# WHAT IS ASKED:
Render every line of the records below as a Markdown table, with columns named Row and Line. Leave out blank lines.

(Word and element location data)
━━━━

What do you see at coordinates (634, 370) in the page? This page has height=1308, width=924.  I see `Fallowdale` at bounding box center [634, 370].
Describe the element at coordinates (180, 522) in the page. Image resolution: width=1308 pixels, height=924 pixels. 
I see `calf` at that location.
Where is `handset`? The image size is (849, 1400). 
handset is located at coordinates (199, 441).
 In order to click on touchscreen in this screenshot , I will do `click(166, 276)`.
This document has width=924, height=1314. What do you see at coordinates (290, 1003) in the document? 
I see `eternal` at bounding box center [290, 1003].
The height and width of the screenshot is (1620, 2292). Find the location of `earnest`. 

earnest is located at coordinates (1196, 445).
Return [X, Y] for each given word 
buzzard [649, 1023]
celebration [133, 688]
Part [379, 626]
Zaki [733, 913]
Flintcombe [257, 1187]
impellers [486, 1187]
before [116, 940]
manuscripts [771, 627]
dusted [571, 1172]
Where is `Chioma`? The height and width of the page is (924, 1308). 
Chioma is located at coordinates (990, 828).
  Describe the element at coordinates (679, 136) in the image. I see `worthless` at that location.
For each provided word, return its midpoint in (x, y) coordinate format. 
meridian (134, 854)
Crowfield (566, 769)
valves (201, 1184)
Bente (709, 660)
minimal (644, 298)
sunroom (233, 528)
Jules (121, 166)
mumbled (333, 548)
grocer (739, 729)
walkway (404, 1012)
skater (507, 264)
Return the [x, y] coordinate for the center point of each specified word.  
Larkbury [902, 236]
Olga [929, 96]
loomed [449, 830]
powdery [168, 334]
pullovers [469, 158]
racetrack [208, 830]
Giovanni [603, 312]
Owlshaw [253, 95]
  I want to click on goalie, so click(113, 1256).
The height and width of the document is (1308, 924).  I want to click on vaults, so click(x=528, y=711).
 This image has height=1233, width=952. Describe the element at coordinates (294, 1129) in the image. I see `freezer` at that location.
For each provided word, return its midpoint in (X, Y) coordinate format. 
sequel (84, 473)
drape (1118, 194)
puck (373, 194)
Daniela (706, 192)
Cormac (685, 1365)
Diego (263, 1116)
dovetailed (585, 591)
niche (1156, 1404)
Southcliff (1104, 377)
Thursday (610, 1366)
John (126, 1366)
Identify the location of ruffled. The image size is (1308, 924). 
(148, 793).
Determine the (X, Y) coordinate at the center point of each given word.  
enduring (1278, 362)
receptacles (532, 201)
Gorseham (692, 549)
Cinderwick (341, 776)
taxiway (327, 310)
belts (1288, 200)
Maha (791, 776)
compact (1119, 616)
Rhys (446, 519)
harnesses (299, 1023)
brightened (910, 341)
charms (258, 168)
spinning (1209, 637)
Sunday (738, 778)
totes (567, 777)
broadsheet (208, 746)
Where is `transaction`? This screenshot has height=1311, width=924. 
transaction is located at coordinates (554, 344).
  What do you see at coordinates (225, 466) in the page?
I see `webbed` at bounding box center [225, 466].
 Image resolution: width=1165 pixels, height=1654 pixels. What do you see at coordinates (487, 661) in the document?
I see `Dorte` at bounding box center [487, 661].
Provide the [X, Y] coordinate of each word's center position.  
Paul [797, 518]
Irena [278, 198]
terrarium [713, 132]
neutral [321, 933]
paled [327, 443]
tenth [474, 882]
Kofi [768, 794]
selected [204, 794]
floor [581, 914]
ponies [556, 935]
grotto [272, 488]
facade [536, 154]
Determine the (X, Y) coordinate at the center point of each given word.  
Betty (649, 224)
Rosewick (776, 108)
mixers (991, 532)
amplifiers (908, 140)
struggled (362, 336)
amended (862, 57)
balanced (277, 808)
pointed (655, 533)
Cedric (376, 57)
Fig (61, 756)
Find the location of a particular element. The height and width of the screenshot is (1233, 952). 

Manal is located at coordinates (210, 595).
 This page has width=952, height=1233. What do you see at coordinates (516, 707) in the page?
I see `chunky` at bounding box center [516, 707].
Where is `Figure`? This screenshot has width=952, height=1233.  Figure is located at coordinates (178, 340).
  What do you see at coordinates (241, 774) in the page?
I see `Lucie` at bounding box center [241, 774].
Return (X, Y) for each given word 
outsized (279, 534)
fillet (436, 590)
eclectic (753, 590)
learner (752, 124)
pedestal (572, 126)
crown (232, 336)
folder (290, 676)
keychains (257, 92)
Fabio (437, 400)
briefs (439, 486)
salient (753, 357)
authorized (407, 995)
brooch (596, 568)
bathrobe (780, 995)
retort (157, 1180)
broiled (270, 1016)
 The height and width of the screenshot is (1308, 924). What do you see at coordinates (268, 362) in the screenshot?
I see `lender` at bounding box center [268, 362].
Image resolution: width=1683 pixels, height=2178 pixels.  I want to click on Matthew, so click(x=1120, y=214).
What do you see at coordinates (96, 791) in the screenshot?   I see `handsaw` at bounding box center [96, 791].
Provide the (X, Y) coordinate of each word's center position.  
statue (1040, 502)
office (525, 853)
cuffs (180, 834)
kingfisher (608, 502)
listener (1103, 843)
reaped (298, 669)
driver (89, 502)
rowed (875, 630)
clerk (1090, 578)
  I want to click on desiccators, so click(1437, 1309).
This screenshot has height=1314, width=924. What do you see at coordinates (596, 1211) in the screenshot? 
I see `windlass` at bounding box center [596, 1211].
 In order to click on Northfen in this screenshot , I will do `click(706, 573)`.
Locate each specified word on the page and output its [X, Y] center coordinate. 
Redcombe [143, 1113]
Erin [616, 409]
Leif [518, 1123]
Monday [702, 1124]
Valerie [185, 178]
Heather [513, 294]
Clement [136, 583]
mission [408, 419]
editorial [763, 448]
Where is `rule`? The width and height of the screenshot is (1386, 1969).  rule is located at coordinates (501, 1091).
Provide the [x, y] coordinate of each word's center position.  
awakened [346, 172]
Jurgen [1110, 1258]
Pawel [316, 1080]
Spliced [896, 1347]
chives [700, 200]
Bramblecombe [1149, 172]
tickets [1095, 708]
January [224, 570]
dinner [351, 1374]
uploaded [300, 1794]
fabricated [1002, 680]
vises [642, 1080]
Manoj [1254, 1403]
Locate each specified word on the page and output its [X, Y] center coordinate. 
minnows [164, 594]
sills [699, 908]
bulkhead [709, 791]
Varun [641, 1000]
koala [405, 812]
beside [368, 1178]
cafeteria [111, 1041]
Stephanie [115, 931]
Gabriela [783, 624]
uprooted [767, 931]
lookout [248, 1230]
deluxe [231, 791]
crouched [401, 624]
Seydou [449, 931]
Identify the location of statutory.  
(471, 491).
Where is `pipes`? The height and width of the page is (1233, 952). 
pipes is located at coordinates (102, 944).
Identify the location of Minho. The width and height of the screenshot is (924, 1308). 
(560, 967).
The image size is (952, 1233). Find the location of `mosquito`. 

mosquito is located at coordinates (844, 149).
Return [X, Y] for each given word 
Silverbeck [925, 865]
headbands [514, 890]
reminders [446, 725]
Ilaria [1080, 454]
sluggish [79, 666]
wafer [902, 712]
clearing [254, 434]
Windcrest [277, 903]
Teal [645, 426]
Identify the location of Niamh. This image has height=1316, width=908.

━━━━

# RIGHT ANSWER:
| Row | Line |
|---|---|
| 1 | What do you see at coordinates (634, 370) in the page? This page has height=1308, width=924.  I see `Fallowdale` at bounding box center [634, 370]. |
| 2 | Describe the element at coordinates (180, 522) in the page. Image resolution: width=1308 pixels, height=924 pixels.  |
| 3 | I see `calf` at that location. |
| 4 | Where is `handset`? The image size is (849, 1400).  |
| 5 | handset is located at coordinates (199, 441). |
| 6 |  In order to click on touchscreen in this screenshot , I will do `click(166, 276)`. |
| 7 | This document has width=924, height=1314. What do you see at coordinates (290, 1003) in the document?  |
| 8 | I see `eternal` at bounding box center [290, 1003]. |
| 9 | The height and width of the screenshot is (1620, 2292). Find the location of `earnest`.  |
| 10 | earnest is located at coordinates (1196, 445). |
| 11 | Return [X, Y] for each given word  |
| 12 | buzzard [649, 1023] |
| 13 | celebration [133, 688] |
| 14 | Part [379, 626] |
| 15 | Zaki [733, 913] |
| 16 | Flintcombe [257, 1187] |
| 17 | impellers [486, 1187] |
| 18 | before [116, 940] |
| 19 | manuscripts [771, 627] |
| 20 | dusted [571, 1172] |
| 21 | Where is `Chioma`? The height and width of the page is (924, 1308).  |
| 22 | Chioma is located at coordinates (990, 828). |
| 23 |   Describe the element at coordinates (679, 136) in the image. I see `worthless` at that location. |
| 24 | For each provided word, return its midpoint in (x, y) coordinate format.  |
| 25 | meridian (134, 854) |
| 26 | Crowfield (566, 769) |
| 27 | valves (201, 1184) |
| 28 | Bente (709, 660) |
| 29 | minimal (644, 298) |
| 30 | sunroom (233, 528) |
| 31 | Jules (121, 166) |
| 32 | mumbled (333, 548) |
| 33 | grocer (739, 729) |
| 34 | walkway (404, 1012) |
| 35 | skater (507, 264) |
| 36 | Return the [x, y] coordinate for the center point of each specified word.   |
| 37 | Larkbury [902, 236] |
| 38 | Olga [929, 96] |
| 39 | loomed [449, 830] |
| 40 | powdery [168, 334] |
| 41 | pullovers [469, 158] |
| 42 | racetrack [208, 830] |
| 43 | Giovanni [603, 312] |
| 44 | Owlshaw [253, 95] |
| 45 |   I want to click on goalie, so click(113, 1256). |
| 46 | The height and width of the document is (1308, 924).  I want to click on vaults, so click(x=528, y=711). |
| 47 |  This image has height=1233, width=952. Describe the element at coordinates (294, 1129) in the image. I see `freezer` at that location. |
| 48 | For each provided word, return its midpoint in (X, Y) coordinate format.  |
| 49 | sequel (84, 473) |
| 50 | drape (1118, 194) |
| 51 | puck (373, 194) |
| 52 | Daniela (706, 192) |
| 53 | Cormac (685, 1365) |
| 54 | Diego (263, 1116) |
| 55 | dovetailed (585, 591) |
| 56 | niche (1156, 1404) |
| 57 | Southcliff (1104, 377) |
| 58 | Thursday (610, 1366) |
| 59 | John (126, 1366) |
| 60 | Identify the location of ruffled. The image size is (1308, 924).  |
| 61 | (148, 793). |
| 62 | Determine the (X, Y) coordinate at the center point of each given word.   |
| 63 | enduring (1278, 362) |
| 64 | receptacles (532, 201) |
| 65 | Gorseham (692, 549) |
| 66 | Cinderwick (341, 776) |
| 67 | taxiway (327, 310) |
| 68 | belts (1288, 200) |
| 69 | Maha (791, 776) |
| 70 | compact (1119, 616) |
| 71 | Rhys (446, 519) |
| 72 | harnesses (299, 1023) |
| 73 | brightened (910, 341) |
| 74 | charms (258, 168) |
| 75 | spinning (1209, 637) |
| 76 | Sunday (738, 778) |
| 77 | totes (567, 777) |
| 78 | broadsheet (208, 746) |
| 79 | Where is `transaction`? This screenshot has height=1311, width=924.  |
| 80 | transaction is located at coordinates (554, 344). |
| 81 |   What do you see at coordinates (225, 466) in the page? |
| 82 | I see `webbed` at bounding box center [225, 466]. |
| 83 |  Image resolution: width=1165 pixels, height=1654 pixels. What do you see at coordinates (487, 661) in the document? |
| 84 | I see `Dorte` at bounding box center [487, 661]. |
| 85 | Provide the [X, Y] coordinate of each word's center position.   |
| 86 | Paul [797, 518] |
| 87 | Irena [278, 198] |
| 88 | terrarium [713, 132] |
| 89 | neutral [321, 933] |
| 90 | paled [327, 443] |
| 91 | tenth [474, 882] |
| 92 | Kofi [768, 794] |
| 93 | selected [204, 794] |
| 94 | floor [581, 914] |
| 95 | ponies [556, 935] |
| 96 | grotto [272, 488] |
| 97 | facade [536, 154] |
| 98 | Determine the (X, Y) coordinate at the center point of each given word.   |
| 99 | Betty (649, 224) |
| 100 | Rosewick (776, 108) |
| 101 | mixers (991, 532) |
| 102 | amplifiers (908, 140) |
| 103 | struggled (362, 336) |
| 104 | amended (862, 57) |
| 105 | balanced (277, 808) |
| 106 | pointed (655, 533) |
| 107 | Cedric (376, 57) |
| 108 | Fig (61, 756) |
| 109 | Find the location of a particular element. The height and width of the screenshot is (1233, 952).  |
| 110 | Manal is located at coordinates (210, 595). |
| 111 |  This page has width=952, height=1233. What do you see at coordinates (516, 707) in the page? |
| 112 | I see `chunky` at bounding box center [516, 707]. |
| 113 | Where is `Figure`? This screenshot has width=952, height=1233.  Figure is located at coordinates (178, 340). |
| 114 |   What do you see at coordinates (241, 774) in the page? |
| 115 | I see `Lucie` at bounding box center [241, 774]. |
| 116 | Return (X, Y) for each given word  |
| 117 | outsized (279, 534) |
| 118 | fillet (436, 590) |
| 119 | eclectic (753, 590) |
| 120 | learner (752, 124) |
| 121 | pedestal (572, 126) |
| 122 | crown (232, 336) |
| 123 | folder (290, 676) |
| 124 | keychains (257, 92) |
| 125 | Fabio (437, 400) |
| 126 | briefs (439, 486) |
| 127 | salient (753, 357) |
| 128 | authorized (407, 995) |
| 129 | brooch (596, 568) |
| 130 | bathrobe (780, 995) |
| 131 | retort (157, 1180) |
| 132 | broiled (270, 1016) |
| 133 |  The height and width of the screenshot is (1308, 924). What do you see at coordinates (268, 362) in the screenshot? |
| 134 | I see `lender` at bounding box center [268, 362]. |
| 135 | Image resolution: width=1683 pixels, height=2178 pixels.  I want to click on Matthew, so click(x=1120, y=214). |
| 136 | What do you see at coordinates (96, 791) in the screenshot?   I see `handsaw` at bounding box center [96, 791]. |
| 137 | Provide the (X, Y) coordinate of each word's center position.   |
| 138 | statue (1040, 502) |
| 139 | office (525, 853) |
| 140 | cuffs (180, 834) |
| 141 | kingfisher (608, 502) |
| 142 | listener (1103, 843) |
| 143 | reaped (298, 669) |
| 144 | driver (89, 502) |
| 145 | rowed (875, 630) |
| 146 | clerk (1090, 578) |
| 147 |   I want to click on desiccators, so click(1437, 1309). |
| 148 | This screenshot has height=1314, width=924. What do you see at coordinates (596, 1211) in the screenshot?  |
| 149 | I see `windlass` at bounding box center [596, 1211]. |
| 150 |  In order to click on Northfen in this screenshot , I will do `click(706, 573)`. |
| 151 | Locate each specified word on the page and output its [X, Y] center coordinate.  |
| 152 | Redcombe [143, 1113] |
| 153 | Erin [616, 409] |
| 154 | Leif [518, 1123] |
| 155 | Monday [702, 1124] |
| 156 | Valerie [185, 178] |
| 157 | Heather [513, 294] |
| 158 | Clement [136, 583] |
| 159 | mission [408, 419] |
| 160 | editorial [763, 448] |
| 161 | Where is `rule`? The width and height of the screenshot is (1386, 1969).  rule is located at coordinates (501, 1091). |
| 162 | Provide the [x, y] coordinate of each word's center position.   |
| 163 | awakened [346, 172] |
| 164 | Jurgen [1110, 1258] |
| 165 | Pawel [316, 1080] |
| 166 | Spliced [896, 1347] |
| 167 | chives [700, 200] |
| 168 | Bramblecombe [1149, 172] |
| 169 | tickets [1095, 708] |
| 170 | January [224, 570] |
| 171 | dinner [351, 1374] |
| 172 | uploaded [300, 1794] |
| 173 | fabricated [1002, 680] |
| 174 | vises [642, 1080] |
| 175 | Manoj [1254, 1403] |
| 176 | Locate each specified word on the page and output its [X, Y] center coordinate.  |
| 177 | minnows [164, 594] |
| 178 | sills [699, 908] |
| 179 | bulkhead [709, 791] |
| 180 | Varun [641, 1000] |
| 181 | koala [405, 812] |
| 182 | beside [368, 1178] |
| 183 | cafeteria [111, 1041] |
| 184 | Stephanie [115, 931] |
| 185 | Gabriela [783, 624] |
| 186 | uprooted [767, 931] |
| 187 | lookout [248, 1230] |
| 188 | deluxe [231, 791] |
| 189 | crouched [401, 624] |
| 190 | Seydou [449, 931] |
| 191 | Identify the location of statutory.   |
| 192 | (471, 491). |
| 193 | Where is `pipes`? The height and width of the page is (1233, 952).  |
| 194 | pipes is located at coordinates (102, 944). |
| 195 | Identify the location of Minho. The width and height of the screenshot is (924, 1308).  |
| 196 | (560, 967). |
| 197 | The image size is (952, 1233). Find the location of `mosquito`.  |
| 198 | mosquito is located at coordinates (844, 149). |
| 199 | Return [X, Y] for each given word  |
| 200 | Silverbeck [925, 865] |
| 201 | headbands [514, 890] |
| 202 | reminders [446, 725] |
| 203 | Ilaria [1080, 454] |
| 204 | sluggish [79, 666] |
| 205 | wafer [902, 712] |
| 206 | clearing [254, 434] |
| 207 | Windcrest [277, 903] |
| 208 | Teal [645, 426] |
| 209 | Identify the location of Niamh. This image has height=1316, width=908. |